#### What this task involves:
An exact copy of the entries below is required, with all pictures removed.

#### Scene image comparisons:
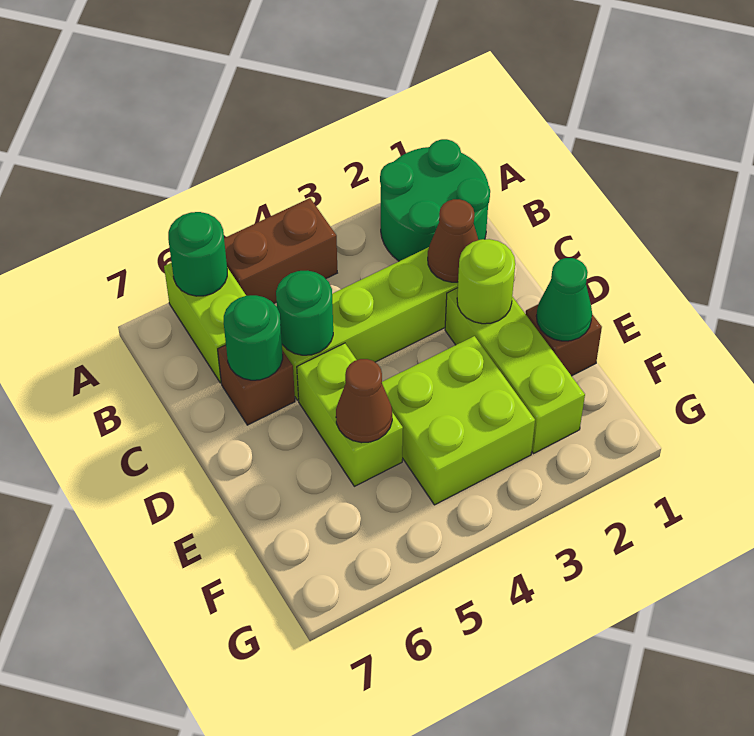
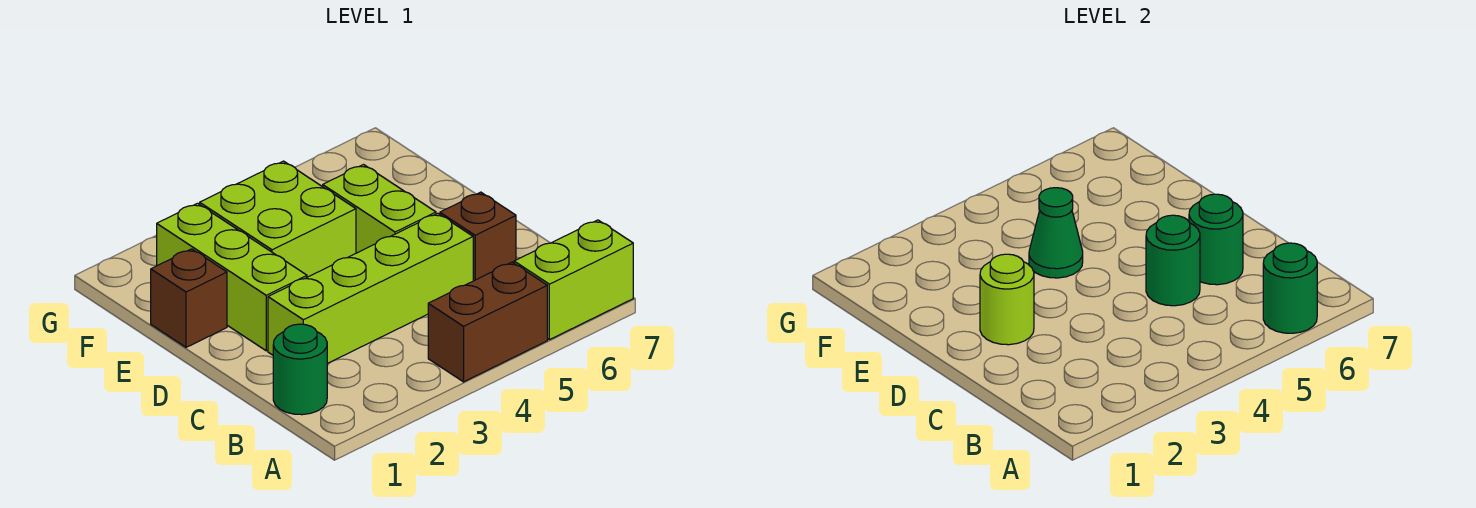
green round brick A1:B2 level 1 -> green round brick B1 level 1
lime brick A6:B6 level 1 -> lime brick A6:A7 level 1
brown cone C2 level 2 -> none
green cone E1 level 2 -> green cone E4 level 2
brown cone E5 level 2 -> none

#### Problem solution:
green round brick A1:B2 level 1 -> green round brick B1 level 1
lime brick A6:B6 level 1 -> lime brick A6:A7 level 1
brown cone C2 level 2 -> none
green cone E1 level 2 -> green cone E4 level 2
brown cone E5 level 2 -> none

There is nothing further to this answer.